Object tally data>
■ ■ ■ ■ ■

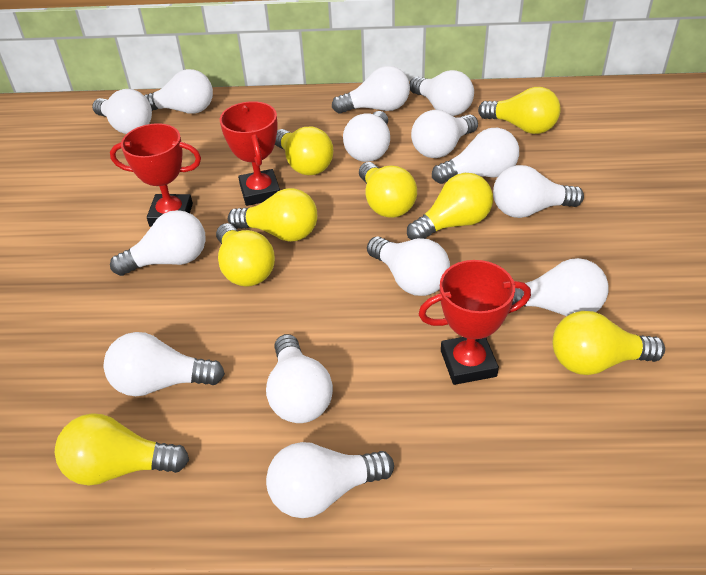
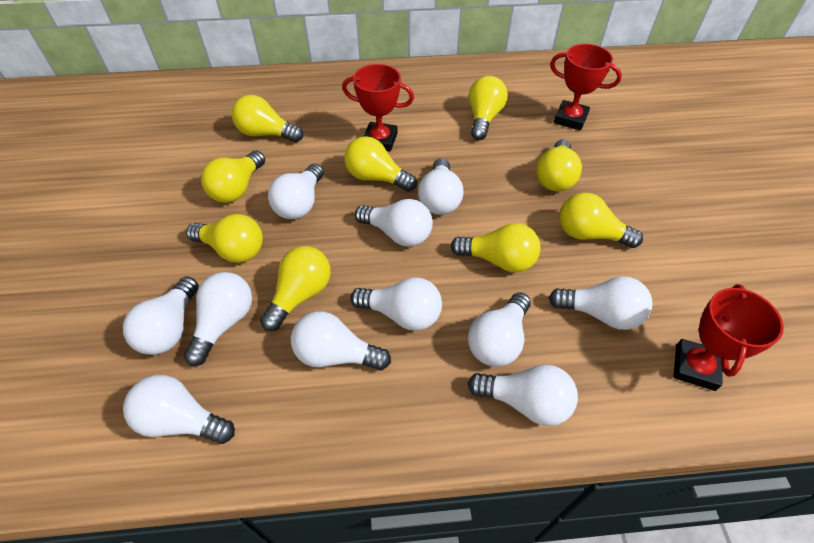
white light bulb: [92,89,152,134] [104,332,225,396] [110,210,206,276] [144,69,213,114] [266,334,333,423] [266,442,394,518] [332,66,410,114] [343,111,390,162] [367,237,450,296] [409,70,474,116] [411,110,478,158] [432,128,519,184] [493,165,584,218] [512,258,608,316] = 14 -> [123,277,199,355] [123,375,235,444] [184,272,252,366] [268,164,324,219] [291,311,391,371] [350,277,442,331] [355,199,433,247] [418,158,463,215] [468,292,531,367] [468,364,578,426] [549,276,652,330] = 11
yellow light bulb: [55,413,189,486] [216,223,275,287] [228,188,317,242] [275,127,333,175] [359,162,417,218] [407,173,493,240] [478,87,561,134] [553,311,665,375] = 8 -> [186,214,263,263] [201,151,265,203] [232,95,303,142] [260,246,331,331] [344,136,417,192] [450,223,541,272] [469,76,508,140] [536,139,582,191] [559,192,643,248] = 9

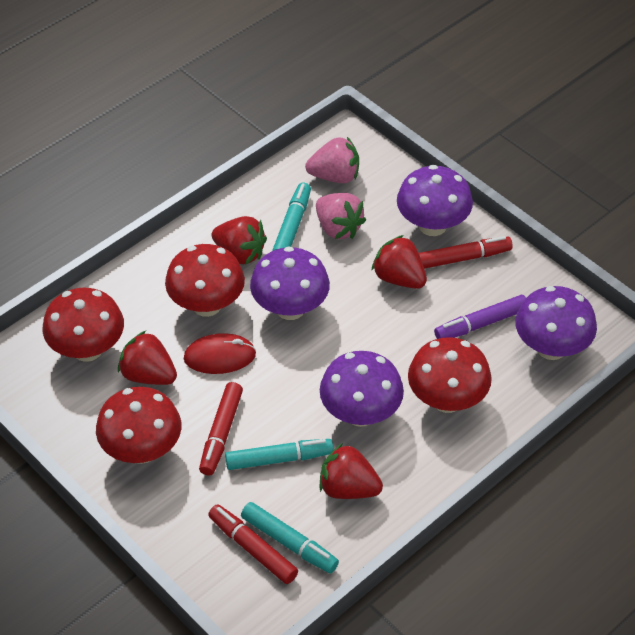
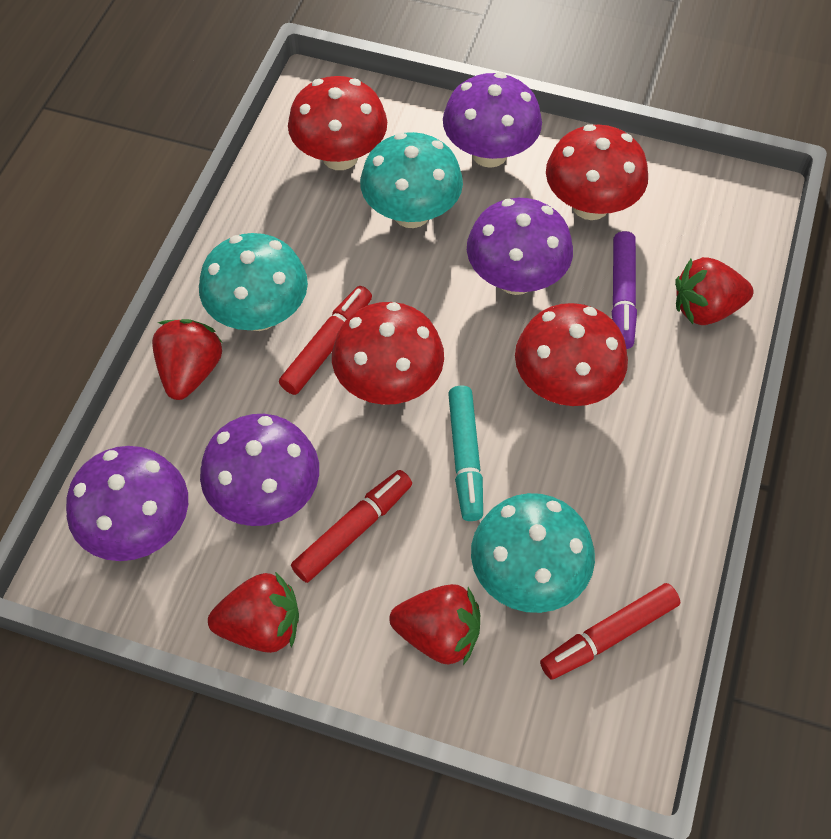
pink strawberry: [305,137,359,183] [316,193,366,239] = 2 -> none = 0
red mouse: [184,333,256,374] = 1 -> none = 0
turquoise marker: [225,439,333,470] [241,502,339,573] [272,183,311,251] = 3 -> [448,385,483,521] = 1
turquoise mushroom: none = 0 -> [199,233,308,331] [360,132,463,228] [471,493,595,613] = 3

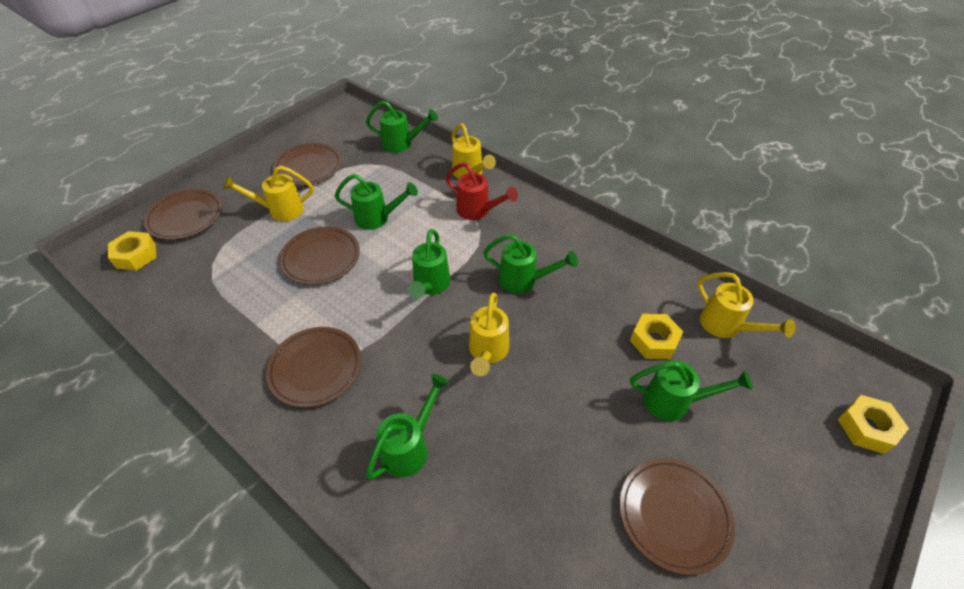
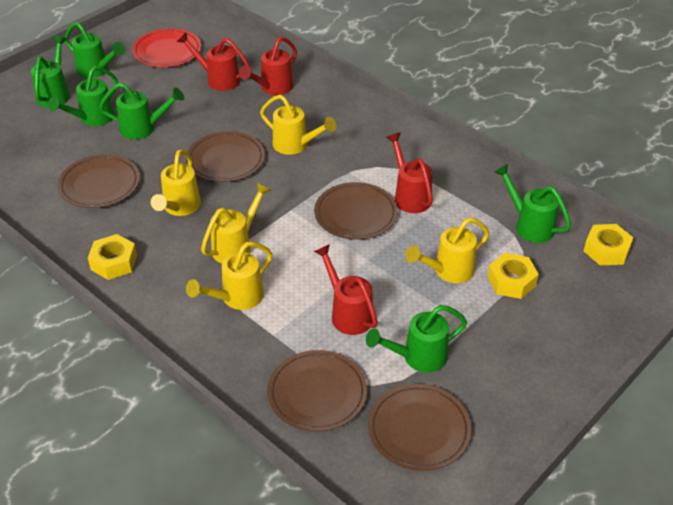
red plate: none = 0 -> [132,28,201,67] = 1
red watering can: [446,162,518,220] = 1 -> [177,32,250,91] [239,37,297,95] [314,244,378,335] [386,132,433,213] = 4
yellow watering can: [223,166,314,221] [451,123,496,179] [469,292,509,376] [697,272,796,338] = 4 -> [151,150,201,216] [186,242,272,310] [201,183,271,263] [260,95,336,155] [405,218,489,283] = 5

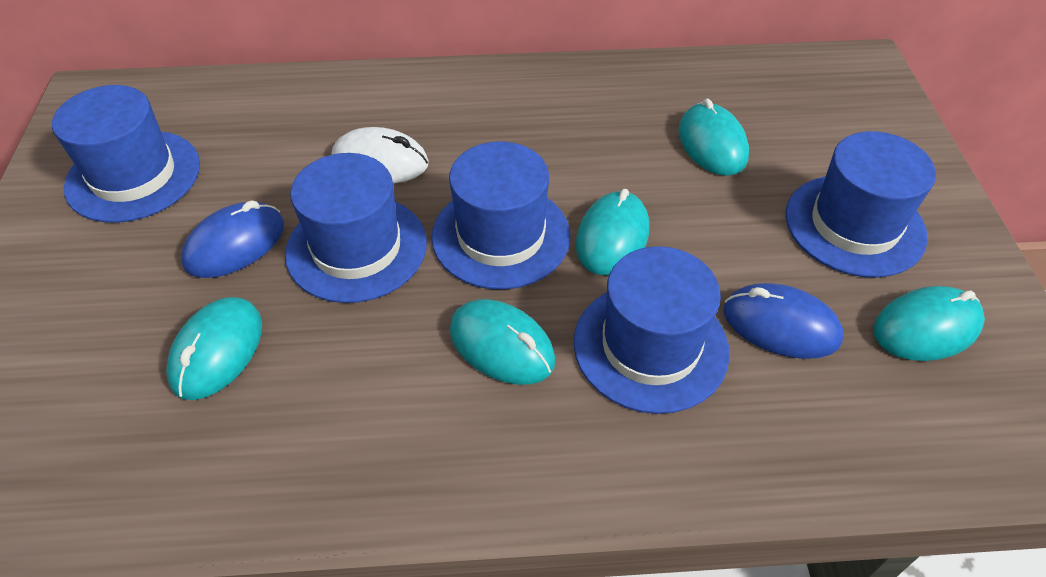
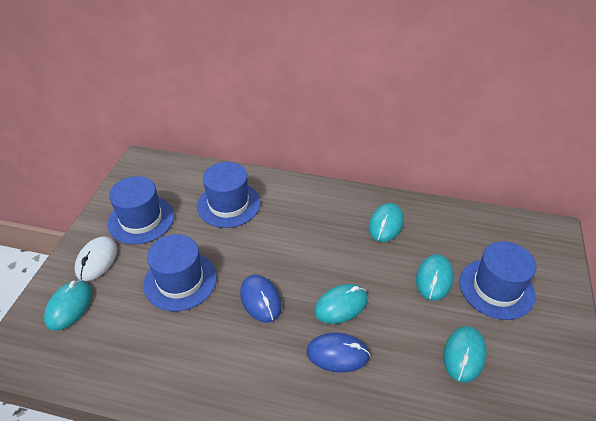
blue hat: [52,85,200,223] [285,153,427,303] [432,142,570,290] [574,246,730,414] [785,131,936,278] = 5 -> [108,176,174,244] [143,234,217,311] [197,162,260,228] [460,242,536,320] = 4

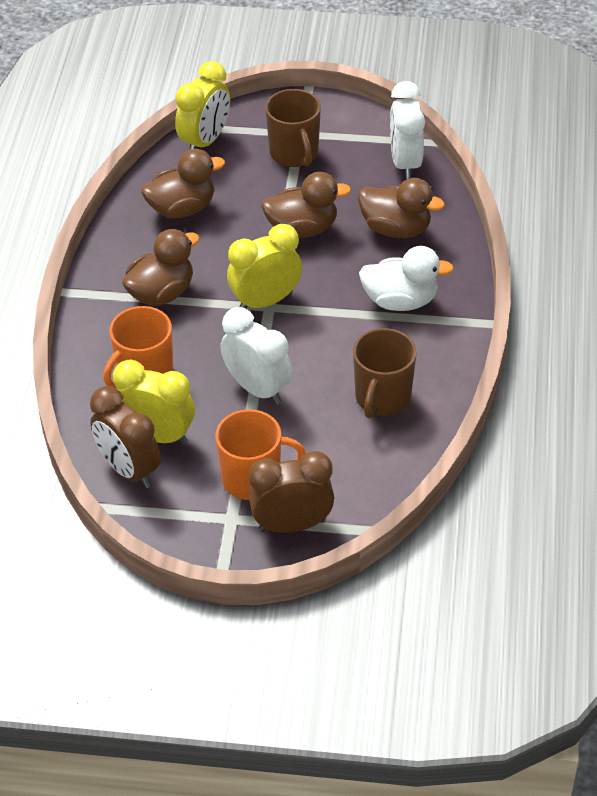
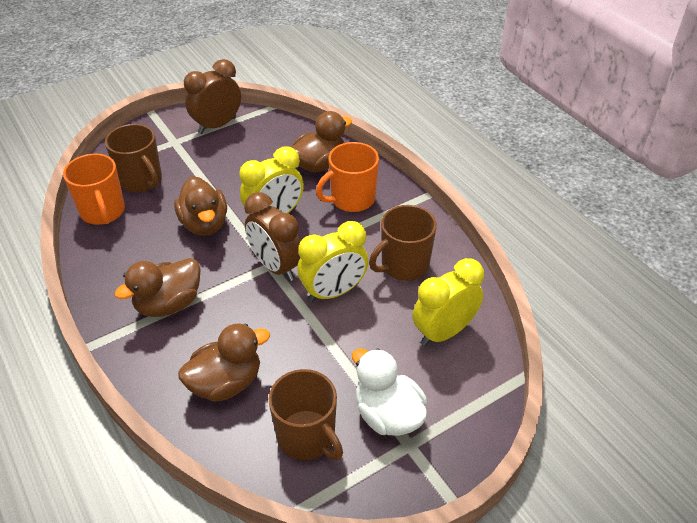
brown mug: [265,89,321,167] [353,328,416,419] = 2 -> [105,124,162,192] [269,369,343,461] [369,205,437,281] = 3
white clock: [220,307,293,405] [390,81,425,180] = 2 -> none = 0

■ ■ ■ ■ ■

Problem>
Give back exactly the lines from the line with "red mouse: [184,333,256,374] = 1 -> none = 0" through the final line of the entries above, and keep pictures out of the copy.

Result>
red mouse: [184,333,256,374] = 1 -> none = 0
turquoise marker: [225,439,333,470] [241,502,339,573] [272,183,311,251] = 3 -> [448,385,483,521] = 1
turquoise mushroom: none = 0 -> [199,233,308,331] [360,132,463,228] [471,493,595,613] = 3

red plate: none = 0 -> [132,28,201,67] = 1
red watering can: [446,162,518,220] = 1 -> [177,32,250,91] [239,37,297,95] [314,244,378,335] [386,132,433,213] = 4
yellow watering can: [223,166,314,221] [451,123,496,179] [469,292,509,376] [697,272,796,338] = 4 -> [151,150,201,216] [186,242,272,310] [201,183,271,263] [260,95,336,155] [405,218,489,283] = 5

blue hat: [52,85,200,223] [285,153,427,303] [432,142,570,290] [574,246,730,414] [785,131,936,278] = 5 -> [108,176,174,244] [143,234,217,311] [197,162,260,228] [460,242,536,320] = 4

brown mug: [265,89,321,167] [353,328,416,419] = 2 -> [105,124,162,192] [269,369,343,461] [369,205,437,281] = 3
white clock: [220,307,293,405] [390,81,425,180] = 2 -> none = 0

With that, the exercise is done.